Collection entries:
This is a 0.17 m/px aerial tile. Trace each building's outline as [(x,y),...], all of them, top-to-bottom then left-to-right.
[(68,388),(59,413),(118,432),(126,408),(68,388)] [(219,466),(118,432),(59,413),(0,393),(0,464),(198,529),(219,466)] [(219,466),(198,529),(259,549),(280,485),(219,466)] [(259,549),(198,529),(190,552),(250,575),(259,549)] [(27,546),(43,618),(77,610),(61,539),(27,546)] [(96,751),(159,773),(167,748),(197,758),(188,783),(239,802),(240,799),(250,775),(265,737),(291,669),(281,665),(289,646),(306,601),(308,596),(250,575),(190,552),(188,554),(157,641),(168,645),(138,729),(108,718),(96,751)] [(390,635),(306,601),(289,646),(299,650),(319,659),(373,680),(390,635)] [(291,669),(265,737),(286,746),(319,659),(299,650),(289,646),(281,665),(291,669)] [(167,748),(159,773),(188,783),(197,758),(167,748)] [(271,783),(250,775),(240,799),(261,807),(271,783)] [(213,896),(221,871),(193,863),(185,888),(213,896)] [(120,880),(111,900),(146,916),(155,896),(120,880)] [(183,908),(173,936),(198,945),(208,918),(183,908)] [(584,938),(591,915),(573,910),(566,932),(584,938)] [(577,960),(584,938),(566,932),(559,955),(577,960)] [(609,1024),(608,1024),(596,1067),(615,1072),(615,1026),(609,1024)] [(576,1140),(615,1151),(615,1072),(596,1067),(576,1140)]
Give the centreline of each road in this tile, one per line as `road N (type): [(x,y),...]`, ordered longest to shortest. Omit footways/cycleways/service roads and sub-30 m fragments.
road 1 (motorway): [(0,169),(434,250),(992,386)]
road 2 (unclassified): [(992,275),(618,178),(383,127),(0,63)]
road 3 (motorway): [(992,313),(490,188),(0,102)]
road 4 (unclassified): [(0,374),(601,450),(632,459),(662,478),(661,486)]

Description of the task :: Here, the records must be output exactly and in full.

Your response ::
This is a 0.17 m/px aerial tile. Trace each building's outline as [(x,y),...], all of them, top-to-bottom then left-to-right.
[(68,388),(59,413),(118,432),(126,408),(68,388)] [(219,466),(118,432),(59,413),(0,393),(0,464),(198,529),(219,466)] [(219,466),(198,529),(259,549),(280,485),(219,466)] [(259,549),(198,529),(190,552),(250,575),(259,549)] [(27,546),(43,618),(77,610),(61,539),(27,546)] [(96,751),(159,773),(167,748),(197,758),(188,783),(239,802),(240,799),(250,775),(265,737),(291,669),(281,665),(289,646),(306,601),(308,596),(250,575),(190,552),(188,554),(157,641),(168,645),(138,729),(108,718),(96,751)] [(390,635),(306,601),(289,646),(299,650),(319,659),(373,680),(390,635)] [(291,669),(265,737),(286,746),(319,659),(299,650),(289,646),(281,665),(291,669)] [(167,748),(159,773),(188,783),(197,758),(167,748)] [(271,783),(250,775),(240,799),(261,807),(271,783)] [(213,896),(221,871),(193,863),(185,888),(213,896)] [(120,880),(111,900),(146,916),(155,896),(120,880)] [(183,908),(173,936),(198,945),(208,918),(183,908)] [(584,938),(591,915),(573,910),(566,932),(584,938)] [(577,960),(584,938),(566,932),(559,955),(577,960)] [(609,1024),(608,1024),(596,1067),(615,1072),(615,1026),(609,1024)] [(576,1140),(615,1151),(615,1072),(596,1067),(576,1140)]
Give the centreline of each road in this tile, one per line as `road N (type): [(x,y),...]`, ordered longest to shortest. Omit footways/cycleways/service roads and sub-30 m fragments.
road 1 (motorway): [(0,169),(434,250),(992,386)]
road 2 (unclassified): [(992,275),(618,178),(383,127),(0,63)]
road 3 (motorway): [(992,313),(490,188),(0,102)]
road 4 (unclassified): [(0,374),(601,450),(632,459),(662,478),(661,486)]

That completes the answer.